[Before-and-after change data]
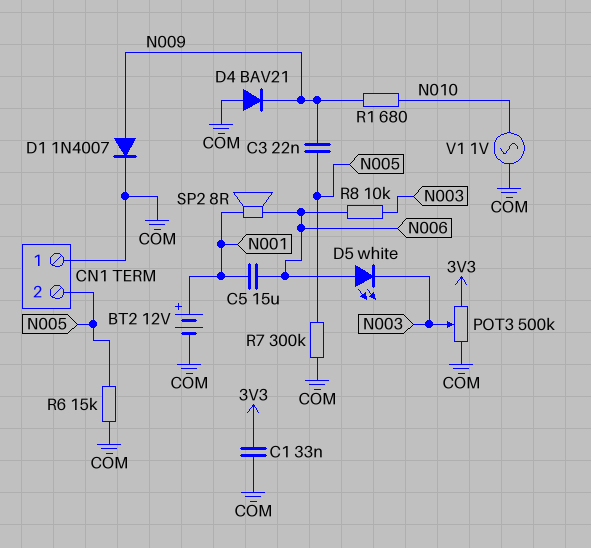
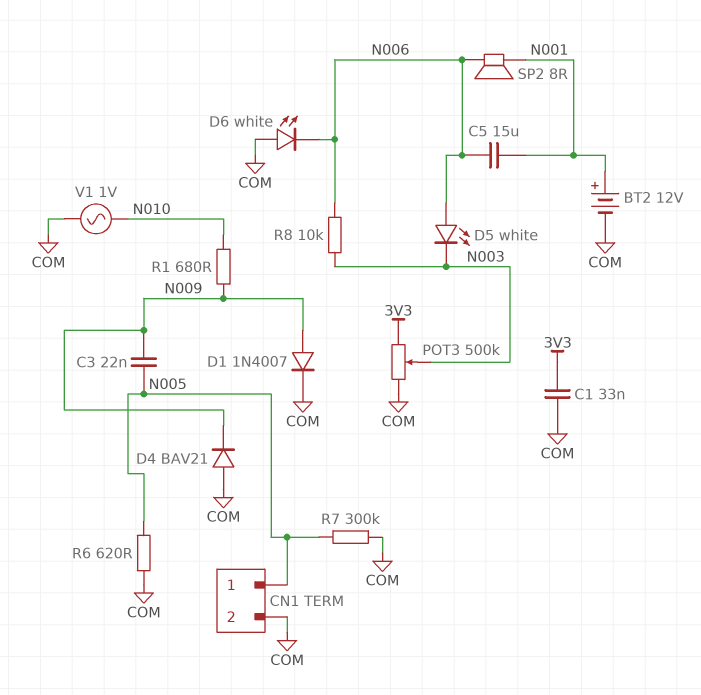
CN1 pin 1: COM -> N005
CN1 pin 2: N005 -> COM
D6: none -> LED white (A COM, K N006)
R6: 15k (COM, N005) -> 620 (COM, N005)

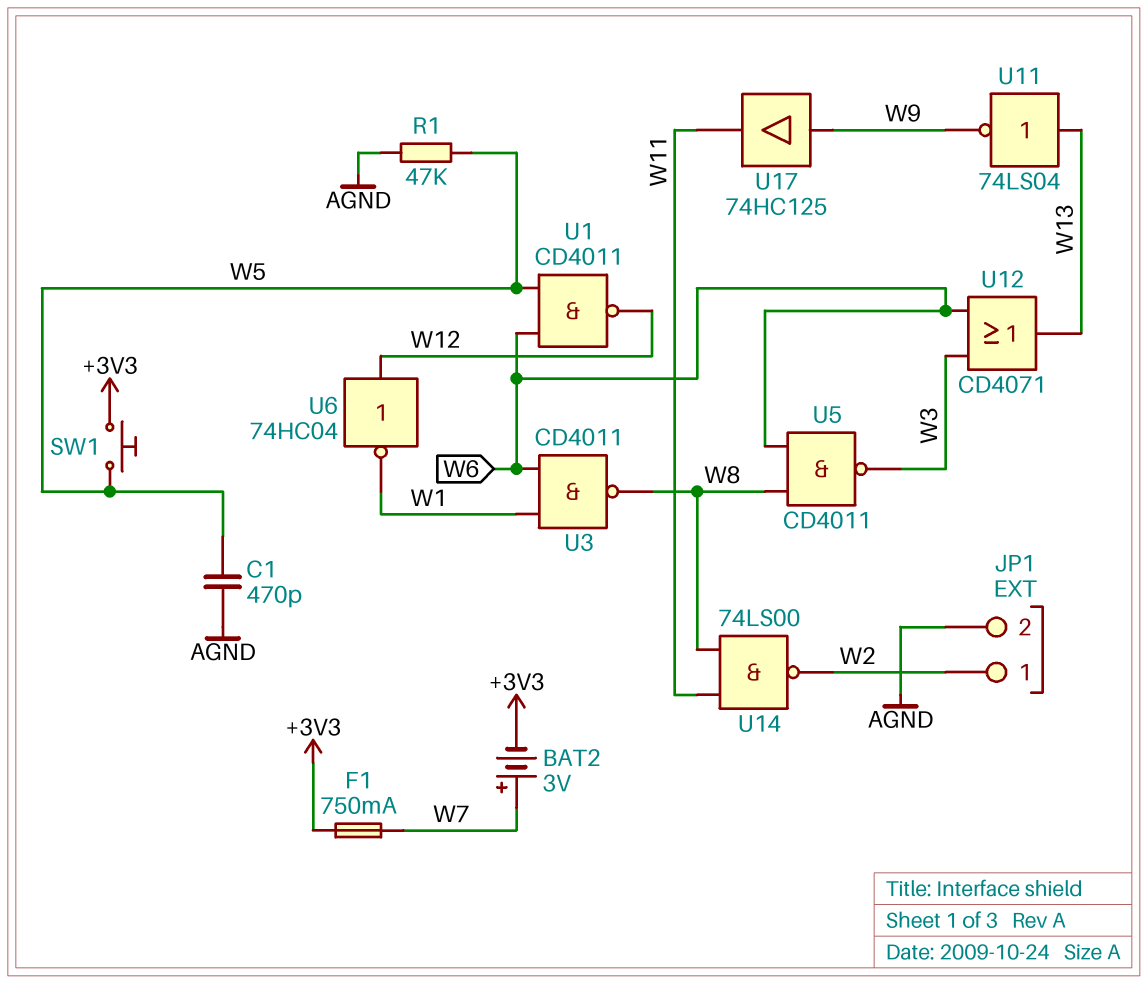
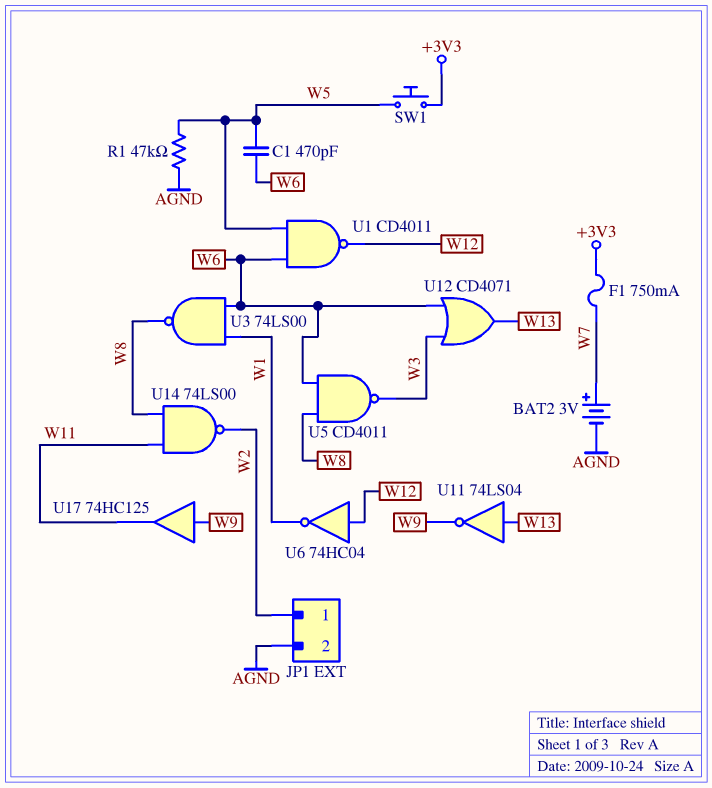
BAT2: 3V (plus W7, minus +3V3) -> 3V (plus W7, minus AGND)
C1: 470pF (AGND, W5) -> 470pF (W5, W6)
U3: NAND CD4011 (in W1, in W6, out W8) -> NAND 74LS00 (in W1, in W6, out W8)

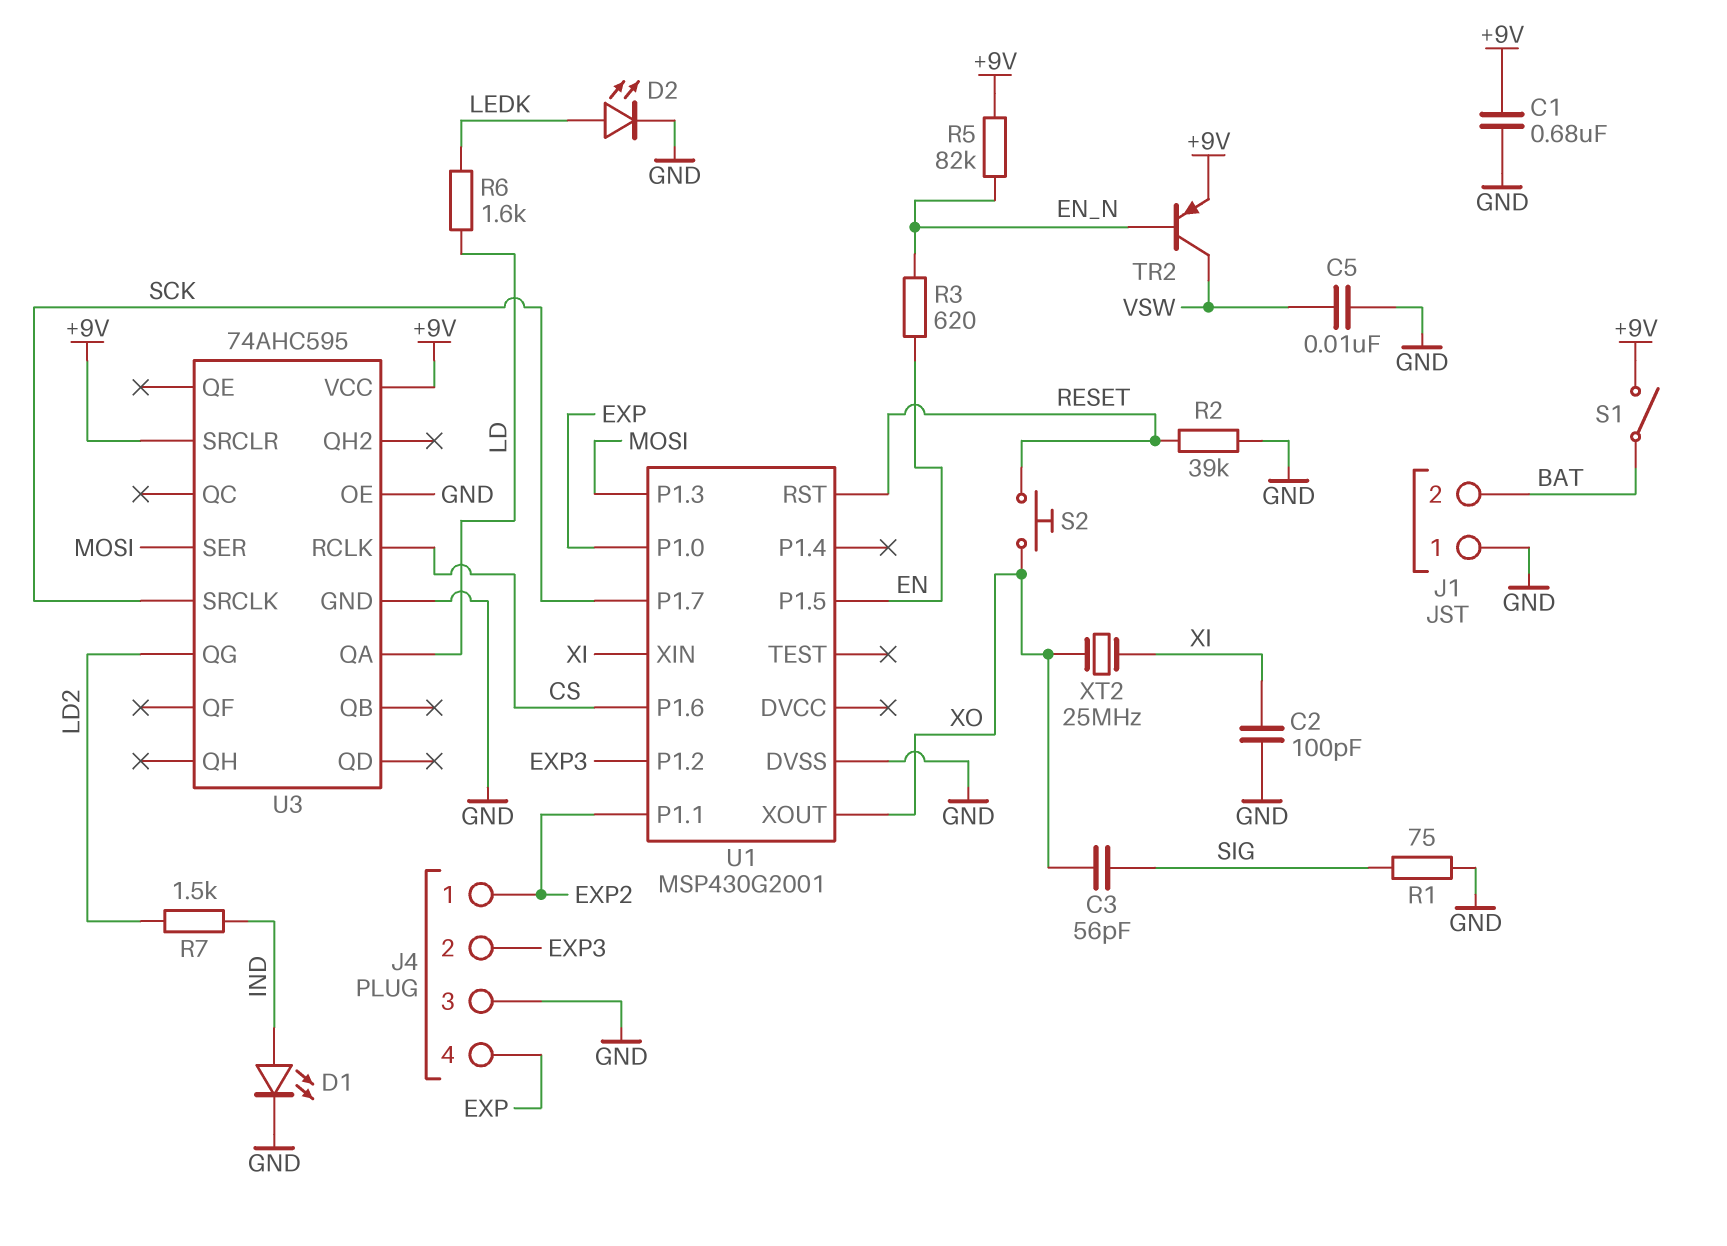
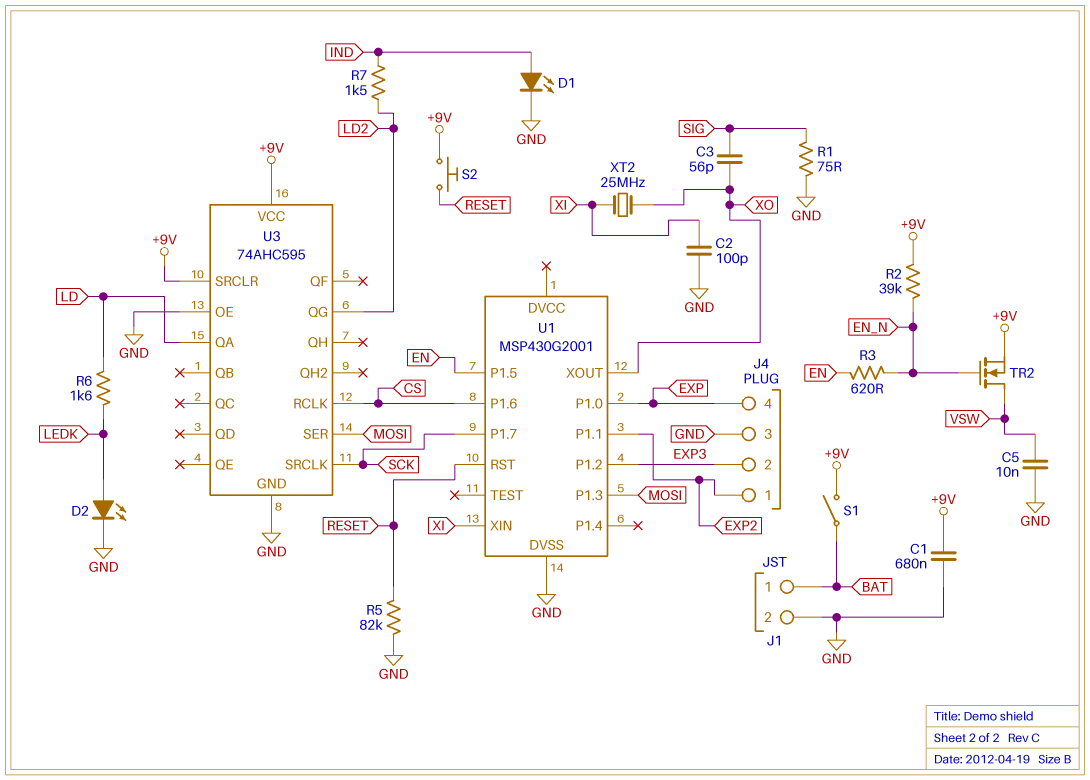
J1 pin 1: GND -> BAT
J1 pin 2: BAT -> GND
R2: 39k (GND, RESET) -> 39k (+9V, EN_N)
R5: 82k (+9V, EN_N) -> 82k (GND, RESET)
S2: button (RESET, XO) -> button (+9V, RESET)
TR2: PNP (B EN_N, C VSW, E +9V) -> NMOS (G EN_N, D VSW, S +9V)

### Try it
Find the lines that mention "AGND" in the entries and show them.

### Answer to this task
BAT2: 3V (plus W7, minus +3V3) -> 3V (plus W7, minus AGND)
C1: 470pF (AGND, W5) -> 470pF (W5, W6)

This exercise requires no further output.